» **YOUR ASSIGNMENT**: From the records, return each line that has the word "grey" in it.

[Data records]
⁂
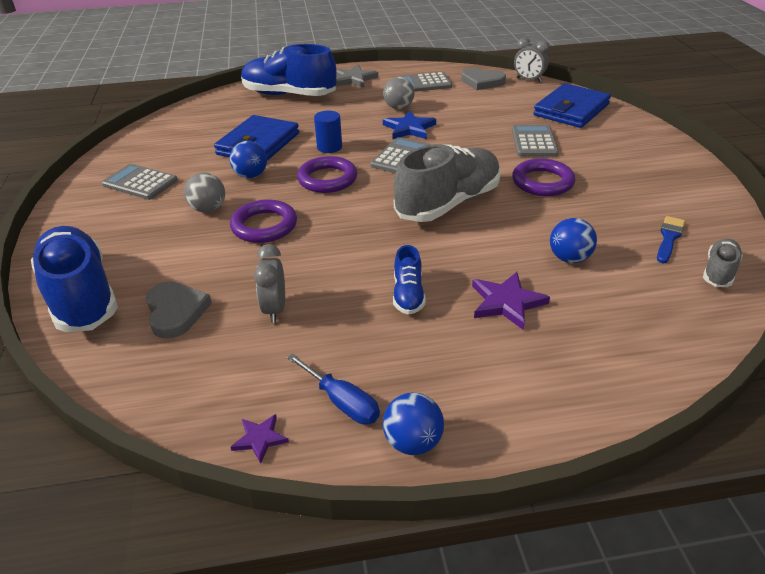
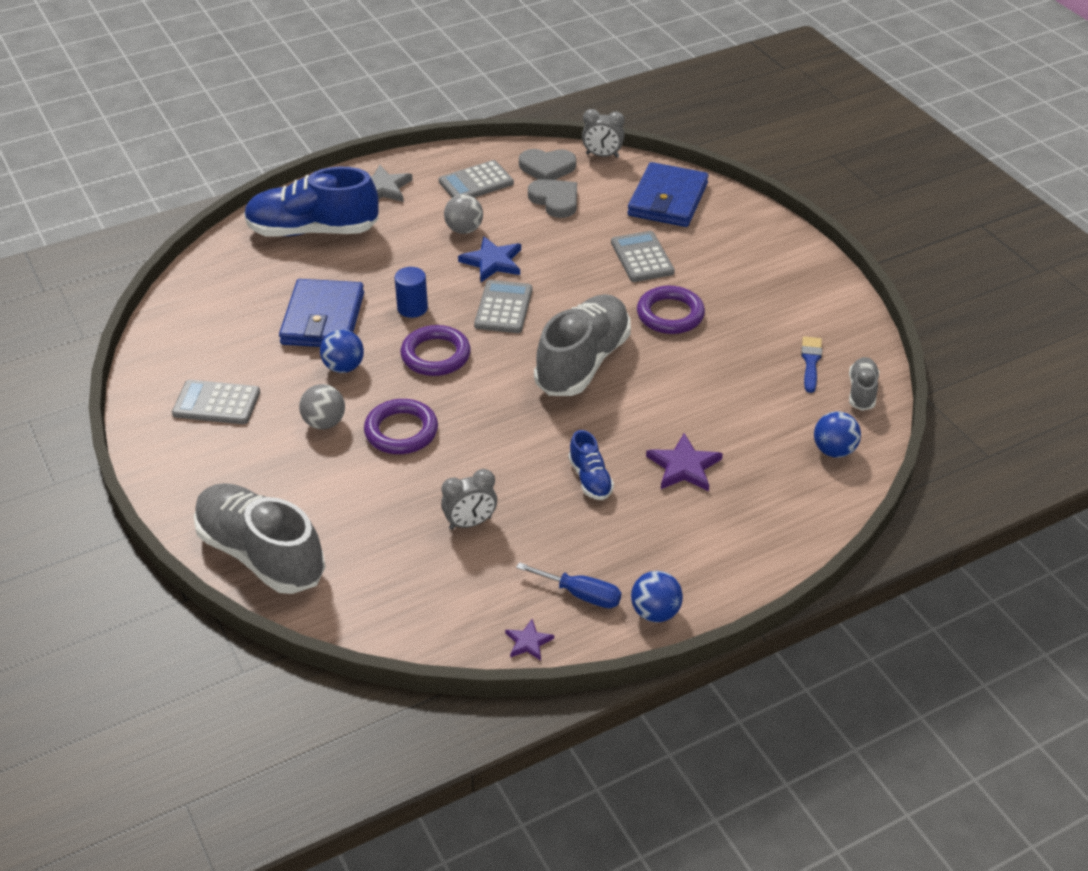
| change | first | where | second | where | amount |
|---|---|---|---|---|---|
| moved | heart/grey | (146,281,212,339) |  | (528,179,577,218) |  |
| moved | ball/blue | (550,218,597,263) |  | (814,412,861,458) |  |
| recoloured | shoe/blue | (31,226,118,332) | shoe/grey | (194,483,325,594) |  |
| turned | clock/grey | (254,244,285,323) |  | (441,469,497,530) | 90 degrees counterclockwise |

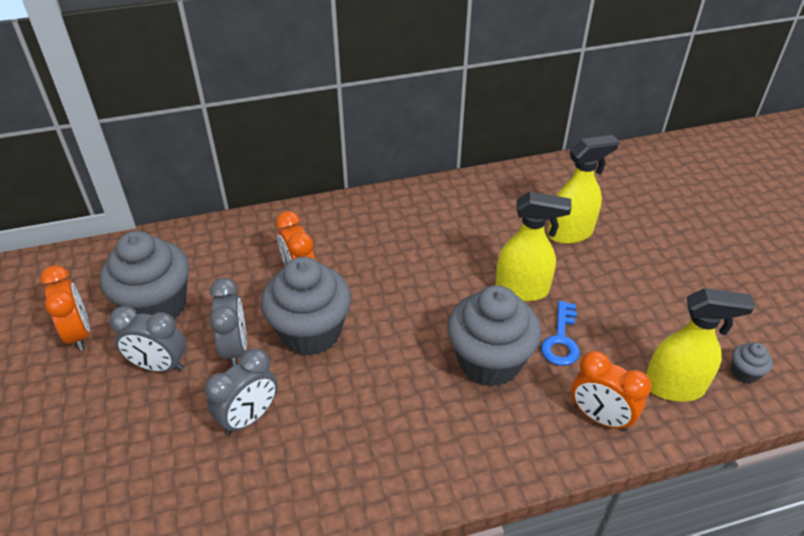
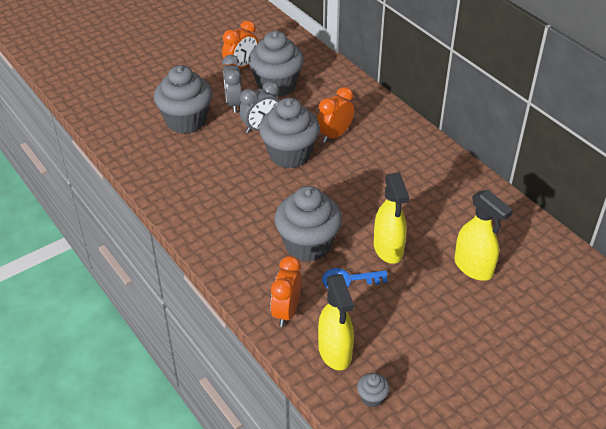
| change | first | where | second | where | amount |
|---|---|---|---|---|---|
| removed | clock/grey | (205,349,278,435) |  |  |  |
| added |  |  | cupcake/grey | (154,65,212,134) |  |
⁂
» **SOLUTION BELOW**:
| moved | heart/grey | (146,281,212,339) |  | (528,179,577,218) |  |
| recoloured | shoe/blue | (31,226,118,332) | shoe/grey | (194,483,325,594) |  |
| turned | clock/grey | (254,244,285,323) |  | (441,469,497,530) | 90 degrees counterclockwise |
| removed | clock/grey | (205,349,278,435) |  |  |  |
| added |  |  | cupcake/grey | (154,65,212,134) |  |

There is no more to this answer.